Identify and copy each line of the entries that contains the word "second".

===

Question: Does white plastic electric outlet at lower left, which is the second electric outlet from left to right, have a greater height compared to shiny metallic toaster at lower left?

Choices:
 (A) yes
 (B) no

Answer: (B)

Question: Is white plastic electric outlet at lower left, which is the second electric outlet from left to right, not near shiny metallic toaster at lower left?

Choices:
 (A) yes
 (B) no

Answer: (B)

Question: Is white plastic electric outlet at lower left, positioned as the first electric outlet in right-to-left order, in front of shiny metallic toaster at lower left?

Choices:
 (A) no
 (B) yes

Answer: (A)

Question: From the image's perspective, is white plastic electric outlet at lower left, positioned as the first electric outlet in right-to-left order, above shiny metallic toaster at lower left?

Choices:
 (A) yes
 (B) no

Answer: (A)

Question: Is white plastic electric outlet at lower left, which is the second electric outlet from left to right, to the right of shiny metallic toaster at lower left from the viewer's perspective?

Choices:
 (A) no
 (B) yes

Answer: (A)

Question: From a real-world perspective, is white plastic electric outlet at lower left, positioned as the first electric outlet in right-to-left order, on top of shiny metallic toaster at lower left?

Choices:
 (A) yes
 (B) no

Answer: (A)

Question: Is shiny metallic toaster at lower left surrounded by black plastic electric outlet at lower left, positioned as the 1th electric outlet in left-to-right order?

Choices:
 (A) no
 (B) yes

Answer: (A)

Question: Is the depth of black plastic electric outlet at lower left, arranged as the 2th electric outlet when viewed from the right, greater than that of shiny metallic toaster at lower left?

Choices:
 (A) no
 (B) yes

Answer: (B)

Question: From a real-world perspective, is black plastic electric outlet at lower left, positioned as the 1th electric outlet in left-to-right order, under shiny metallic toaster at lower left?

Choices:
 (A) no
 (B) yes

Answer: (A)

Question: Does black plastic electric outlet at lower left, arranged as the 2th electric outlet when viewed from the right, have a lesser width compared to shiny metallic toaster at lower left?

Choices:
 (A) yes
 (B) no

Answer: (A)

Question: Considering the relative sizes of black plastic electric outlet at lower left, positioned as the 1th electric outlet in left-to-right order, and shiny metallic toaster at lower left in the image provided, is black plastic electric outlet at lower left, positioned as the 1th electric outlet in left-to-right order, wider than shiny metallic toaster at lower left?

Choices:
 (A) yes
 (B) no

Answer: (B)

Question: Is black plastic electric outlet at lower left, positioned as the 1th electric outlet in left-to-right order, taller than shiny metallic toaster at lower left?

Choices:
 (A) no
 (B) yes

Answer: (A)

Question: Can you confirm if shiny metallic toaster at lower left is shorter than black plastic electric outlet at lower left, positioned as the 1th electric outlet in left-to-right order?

===

§ **WRITTEN SOLUTION**:
Question: Does white plastic electric outlet at lower left, which is the second electric outlet from left to right, have a greater height compared to shiny metallic toaster at lower left?
Question: Is white plastic electric outlet at lower left, which is the second electric outlet from left to right, not near shiny metallic toaster at lower left?
Question: Is white plastic electric outlet at lower left, which is the second electric outlet from left to right, to the right of shiny metallic toaster at lower left from the viewer's perspective?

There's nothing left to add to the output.